_THE PROBLEM_
Scan the listing below. Report each line that includes "none".

_MATERIAL SUPPLIED_
::::
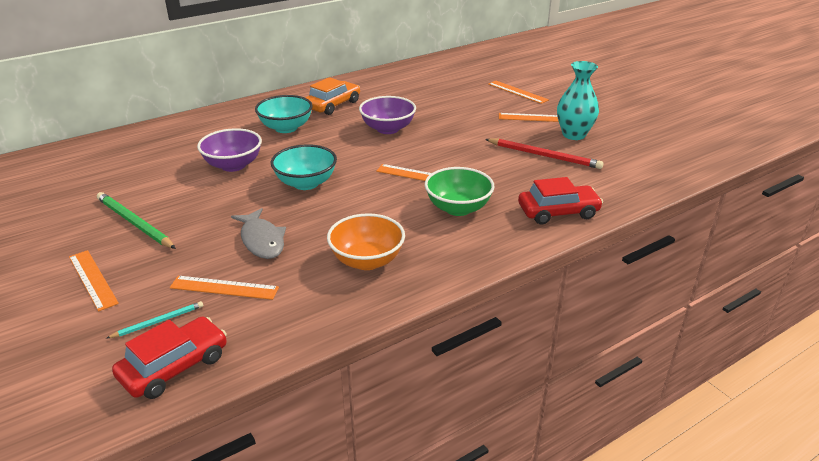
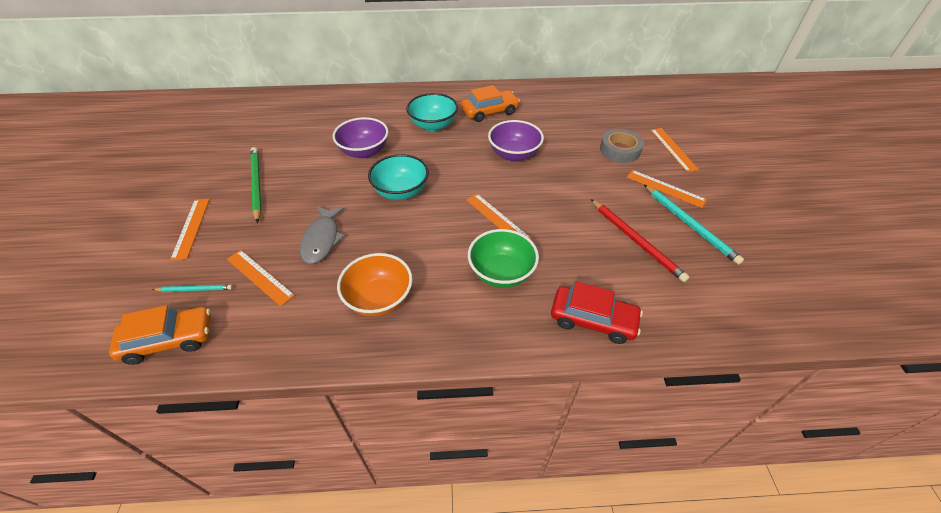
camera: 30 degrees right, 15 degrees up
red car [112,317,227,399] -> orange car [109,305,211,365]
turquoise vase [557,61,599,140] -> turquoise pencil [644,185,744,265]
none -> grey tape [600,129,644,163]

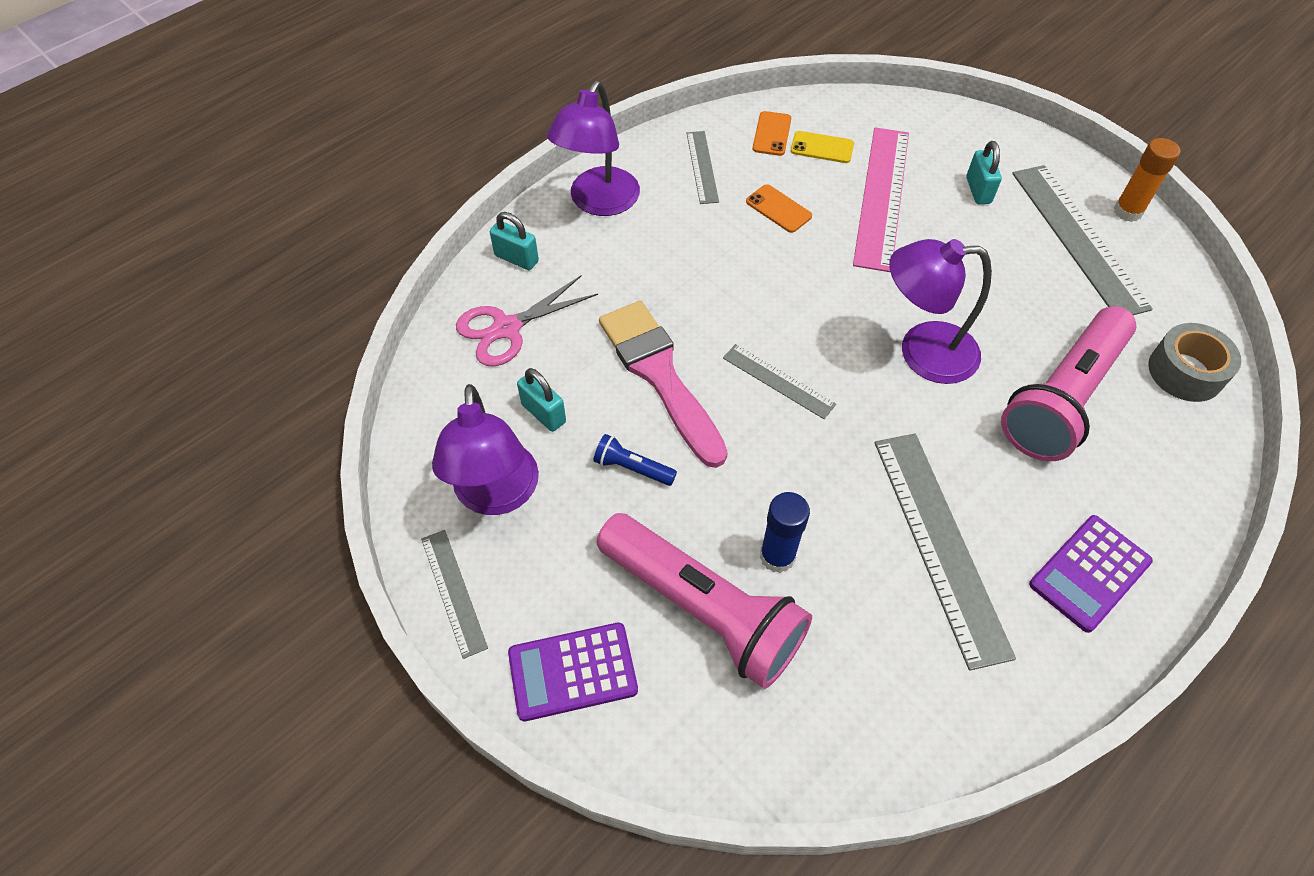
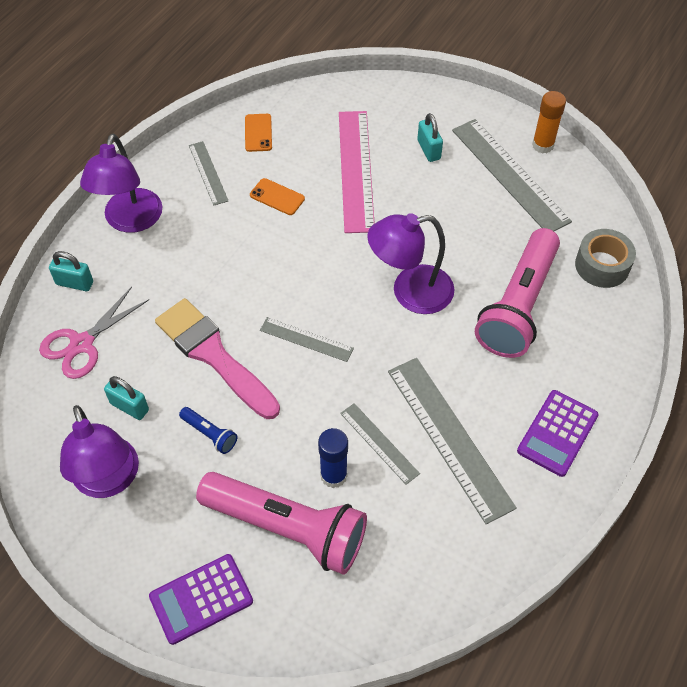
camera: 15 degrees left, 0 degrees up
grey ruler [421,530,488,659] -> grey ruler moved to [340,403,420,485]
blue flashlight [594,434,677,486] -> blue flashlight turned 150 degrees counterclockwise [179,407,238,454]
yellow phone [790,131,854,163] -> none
::::
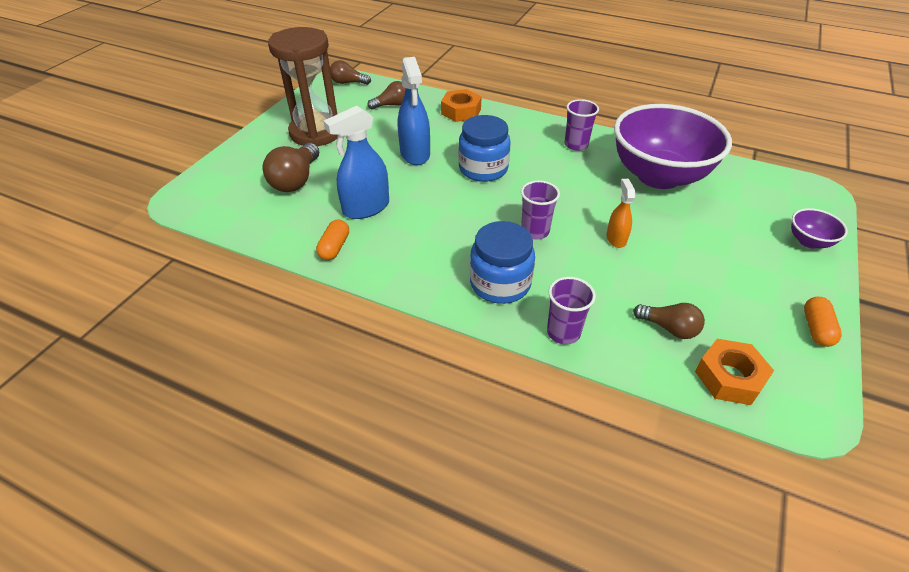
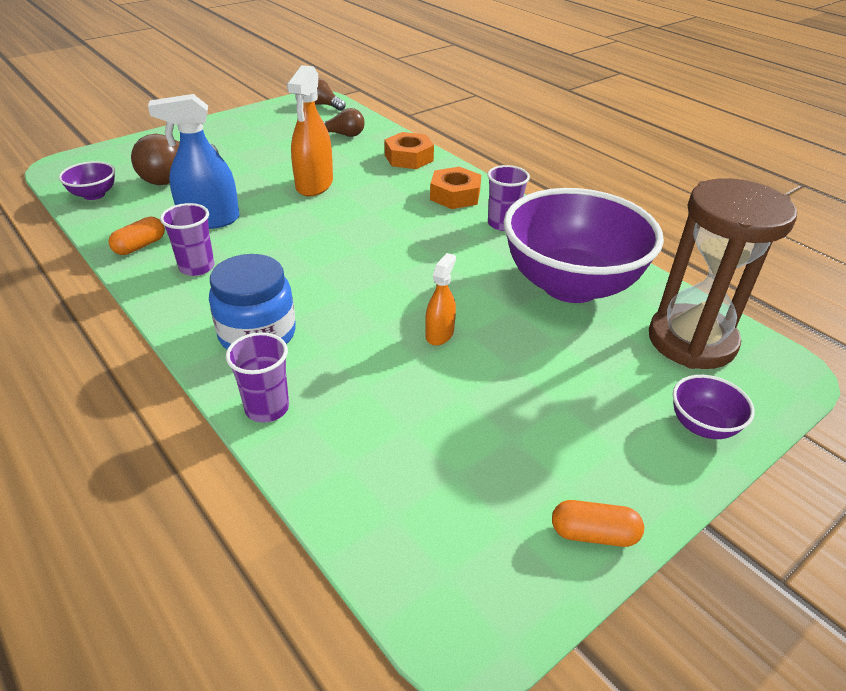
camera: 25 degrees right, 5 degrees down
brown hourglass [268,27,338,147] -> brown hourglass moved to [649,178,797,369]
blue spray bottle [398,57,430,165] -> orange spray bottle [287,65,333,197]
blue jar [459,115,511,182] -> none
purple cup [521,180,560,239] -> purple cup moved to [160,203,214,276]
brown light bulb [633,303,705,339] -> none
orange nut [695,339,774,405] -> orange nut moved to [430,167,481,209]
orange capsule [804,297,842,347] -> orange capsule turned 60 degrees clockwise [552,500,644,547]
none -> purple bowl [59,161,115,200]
::::
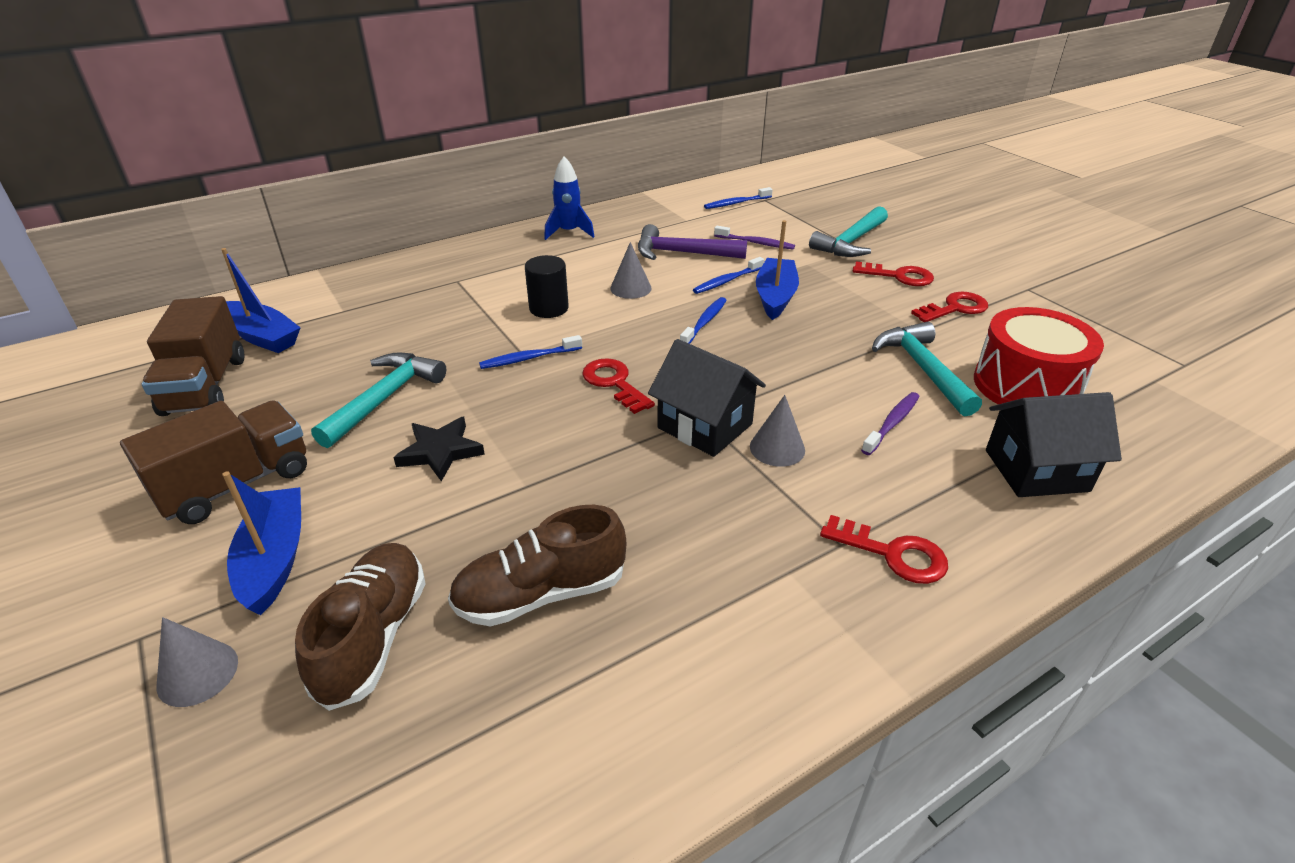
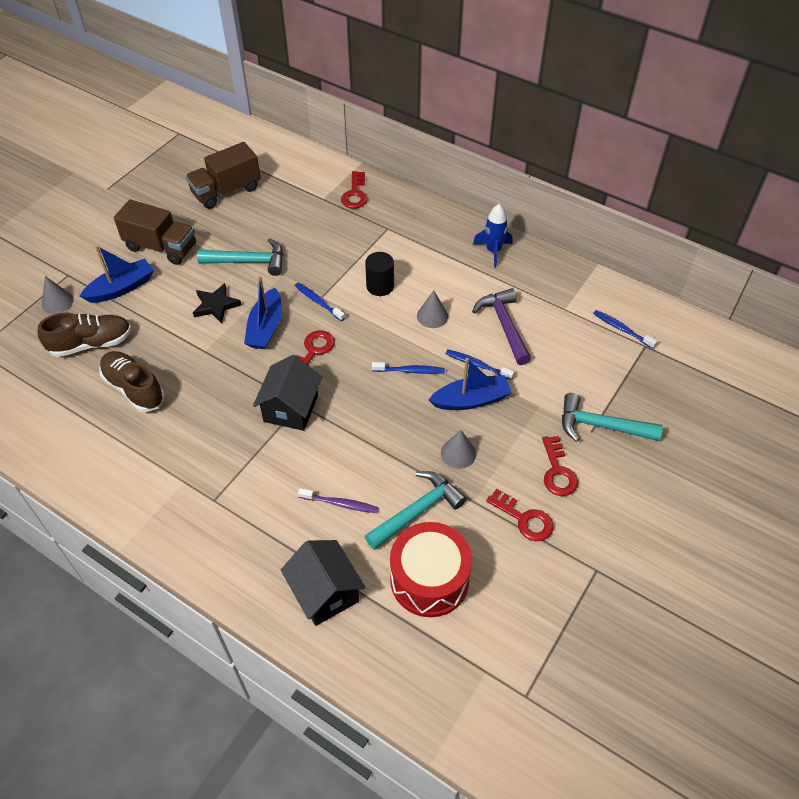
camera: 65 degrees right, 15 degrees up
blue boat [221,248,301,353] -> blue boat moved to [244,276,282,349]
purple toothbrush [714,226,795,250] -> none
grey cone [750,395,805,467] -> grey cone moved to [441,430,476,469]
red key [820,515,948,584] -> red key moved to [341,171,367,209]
::::
_ANSWER AREA_
none -> grey tape [600,129,644,163]
yellow phone [790,131,854,163] -> none
blue jar [459,115,511,182] -> none
brown light bulb [633,303,705,339] -> none
none -> purple bowl [59,161,115,200]
purple toothbrush [714,226,795,250] -> none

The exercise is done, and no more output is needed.